TASK BRIEF:
Only the line containing "brush/green 530 94" and the lines after it, through the end of the data below, are to be returned, each exactly as it stands.

(Before-and-after object lists)
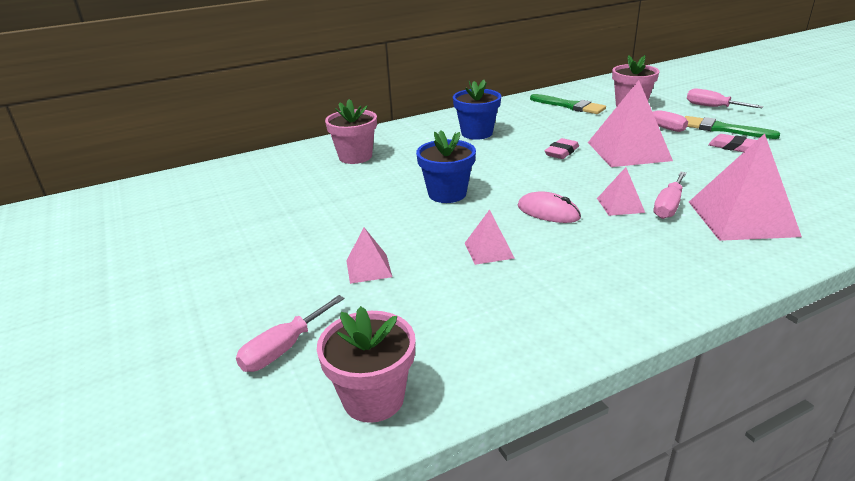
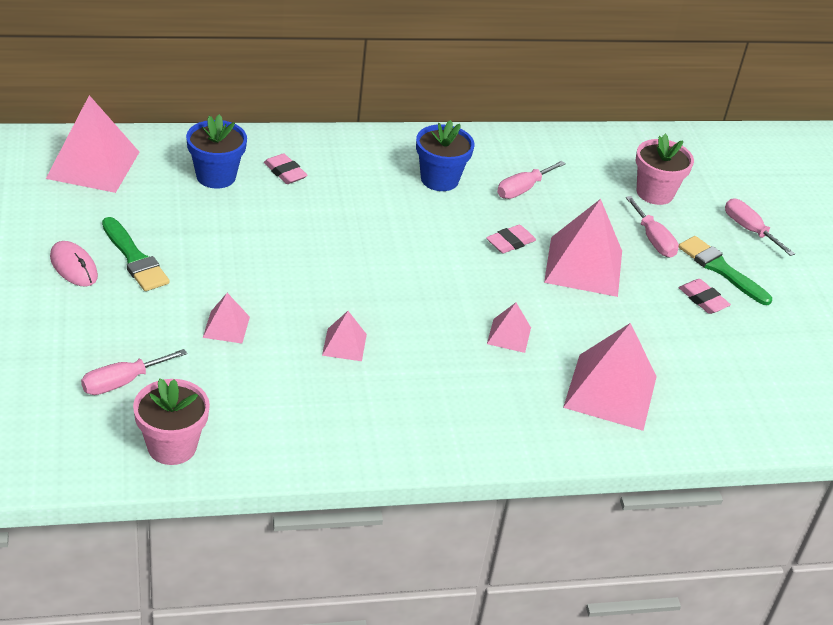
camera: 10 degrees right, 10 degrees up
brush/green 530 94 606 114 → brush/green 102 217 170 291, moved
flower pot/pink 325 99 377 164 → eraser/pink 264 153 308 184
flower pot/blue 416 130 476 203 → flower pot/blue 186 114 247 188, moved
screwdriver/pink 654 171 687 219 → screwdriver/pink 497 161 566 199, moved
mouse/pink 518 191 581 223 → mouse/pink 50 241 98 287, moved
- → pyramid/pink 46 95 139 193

EXERCISE OUTPUT:
brush/green 530 94 606 114 → brush/green 102 217 170 291, moved
flower pot/pink 325 99 377 164 → eraser/pink 264 153 308 184
flower pot/blue 416 130 476 203 → flower pot/blue 186 114 247 188, moved
screwdriver/pink 654 171 687 219 → screwdriver/pink 497 161 566 199, moved
mouse/pink 518 191 581 223 → mouse/pink 50 241 98 287, moved
- → pyramid/pink 46 95 139 193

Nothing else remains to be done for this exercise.